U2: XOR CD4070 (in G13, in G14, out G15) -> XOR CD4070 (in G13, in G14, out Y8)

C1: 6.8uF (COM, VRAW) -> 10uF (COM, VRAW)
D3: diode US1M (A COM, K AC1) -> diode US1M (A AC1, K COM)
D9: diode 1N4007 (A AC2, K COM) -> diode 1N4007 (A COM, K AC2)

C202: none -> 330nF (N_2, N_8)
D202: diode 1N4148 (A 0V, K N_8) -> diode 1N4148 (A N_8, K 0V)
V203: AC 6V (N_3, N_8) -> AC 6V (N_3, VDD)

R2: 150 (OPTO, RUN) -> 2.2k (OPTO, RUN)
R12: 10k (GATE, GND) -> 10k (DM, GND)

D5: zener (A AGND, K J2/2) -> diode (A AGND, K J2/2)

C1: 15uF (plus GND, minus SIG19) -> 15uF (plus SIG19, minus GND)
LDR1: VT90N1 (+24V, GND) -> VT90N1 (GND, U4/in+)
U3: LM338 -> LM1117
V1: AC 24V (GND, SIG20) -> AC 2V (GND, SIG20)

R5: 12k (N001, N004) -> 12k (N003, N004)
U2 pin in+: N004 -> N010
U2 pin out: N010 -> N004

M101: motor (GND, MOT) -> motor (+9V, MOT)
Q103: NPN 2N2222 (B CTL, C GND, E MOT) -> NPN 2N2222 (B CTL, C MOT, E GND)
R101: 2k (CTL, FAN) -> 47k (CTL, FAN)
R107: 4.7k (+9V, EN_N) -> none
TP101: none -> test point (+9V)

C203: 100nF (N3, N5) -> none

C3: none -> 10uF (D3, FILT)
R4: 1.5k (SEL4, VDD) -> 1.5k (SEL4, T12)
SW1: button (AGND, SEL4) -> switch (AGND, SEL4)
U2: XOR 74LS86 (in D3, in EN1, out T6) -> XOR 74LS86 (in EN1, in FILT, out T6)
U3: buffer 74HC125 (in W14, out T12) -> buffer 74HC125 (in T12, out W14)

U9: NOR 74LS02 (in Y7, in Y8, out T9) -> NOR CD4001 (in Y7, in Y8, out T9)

________________

WHAT TO WORK ON -
Please retype the data above exactly, including every line.

ANSWER SECTION -
U2: XOR CD4070 (in G13, in G14, out G15) -> XOR CD4070 (in G13, in G14, out Y8)

C1: 6.8uF (COM, VRAW) -> 10uF (COM, VRAW)
D3: diode US1M (A COM, K AC1) -> diode US1M (A AC1, K COM)
D9: diode 1N4007 (A AC2, K COM) -> diode 1N4007 (A COM, K AC2)

C202: none -> 330nF (N_2, N_8)
D202: diode 1N4148 (A 0V, K N_8) -> diode 1N4148 (A N_8, K 0V)
V203: AC 6V (N_3, N_8) -> AC 6V (N_3, VDD)

R2: 150 (OPTO, RUN) -> 2.2k (OPTO, RUN)
R12: 10k (GATE, GND) -> 10k (DM, GND)

D5: zener (A AGND, K J2/2) -> diode (A AGND, K J2/2)

C1: 15uF (plus GND, minus SIG19) -> 15uF (plus SIG19, minus GND)
LDR1: VT90N1 (+24V, GND) -> VT90N1 (GND, U4/in+)
U3: LM338 -> LM1117
V1: AC 24V (GND, SIG20) -> AC 2V (GND, SIG20)

R5: 12k (N001, N004) -> 12k (N003, N004)
U2 pin in+: N004 -> N010
U2 pin out: N010 -> N004

M101: motor (GND, MOT) -> motor (+9V, MOT)
Q103: NPN 2N2222 (B CTL, C GND, E MOT) -> NPN 2N2222 (B CTL, C MOT, E GND)
R101: 2k (CTL, FAN) -> 47k (CTL, FAN)
R107: 4.7k (+9V, EN_N) -> none
TP101: none -> test point (+9V)

C203: 100nF (N3, N5) -> none

C3: none -> 10uF (D3, FILT)
R4: 1.5k (SEL4, VDD) -> 1.5k (SEL4, T12)
SW1: button (AGND, SEL4) -> switch (AGND, SEL4)
U2: XOR 74LS86 (in D3, in EN1, out T6) -> XOR 74LS86 (in EN1, in FILT, out T6)
U3: buffer 74HC125 (in W14, out T12) -> buffer 74HC125 (in T12, out W14)

U9: NOR 74LS02 (in Y7, in Y8, out T9) -> NOR CD4001 (in Y7, in Y8, out T9)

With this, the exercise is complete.